* _TASK REQUIREMENTS_: Scan the entries below for the word "RFID", then copy each line that holds it.

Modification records
-*-
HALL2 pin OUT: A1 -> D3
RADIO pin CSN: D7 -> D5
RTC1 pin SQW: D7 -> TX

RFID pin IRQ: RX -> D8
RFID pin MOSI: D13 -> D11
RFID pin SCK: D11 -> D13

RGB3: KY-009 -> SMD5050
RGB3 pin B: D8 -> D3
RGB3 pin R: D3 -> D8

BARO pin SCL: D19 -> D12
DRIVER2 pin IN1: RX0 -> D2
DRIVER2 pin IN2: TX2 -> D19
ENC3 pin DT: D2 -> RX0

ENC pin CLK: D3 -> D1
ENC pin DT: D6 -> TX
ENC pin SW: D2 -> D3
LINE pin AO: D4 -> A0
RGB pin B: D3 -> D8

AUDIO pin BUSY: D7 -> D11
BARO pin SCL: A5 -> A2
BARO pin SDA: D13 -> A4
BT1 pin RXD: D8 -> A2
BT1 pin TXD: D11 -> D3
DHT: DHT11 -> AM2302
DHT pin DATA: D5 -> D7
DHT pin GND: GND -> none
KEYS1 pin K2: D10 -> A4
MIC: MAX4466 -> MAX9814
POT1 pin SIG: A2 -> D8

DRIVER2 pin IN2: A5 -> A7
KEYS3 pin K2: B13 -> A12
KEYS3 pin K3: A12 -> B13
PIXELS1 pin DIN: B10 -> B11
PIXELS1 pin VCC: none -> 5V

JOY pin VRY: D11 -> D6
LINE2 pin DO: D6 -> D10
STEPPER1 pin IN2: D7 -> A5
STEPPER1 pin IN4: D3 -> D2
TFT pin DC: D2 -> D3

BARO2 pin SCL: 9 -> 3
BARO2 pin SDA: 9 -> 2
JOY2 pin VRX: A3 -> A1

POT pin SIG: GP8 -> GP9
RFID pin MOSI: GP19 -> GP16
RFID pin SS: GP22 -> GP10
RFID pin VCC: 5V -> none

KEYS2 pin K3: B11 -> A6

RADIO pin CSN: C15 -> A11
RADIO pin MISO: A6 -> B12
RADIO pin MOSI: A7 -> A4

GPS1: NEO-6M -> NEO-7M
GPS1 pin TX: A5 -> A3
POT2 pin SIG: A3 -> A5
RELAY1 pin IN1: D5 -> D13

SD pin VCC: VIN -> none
-*-
* _RESULT_:
RFID pin IRQ: RX -> D8
RFID pin MOSI: D13 -> D11
RFID pin SCK: D11 -> D13
RFID pin MOSI: GP19 -> GP16
RFID pin SS: GP22 -> GP10
RFID pin VCC: 5V -> none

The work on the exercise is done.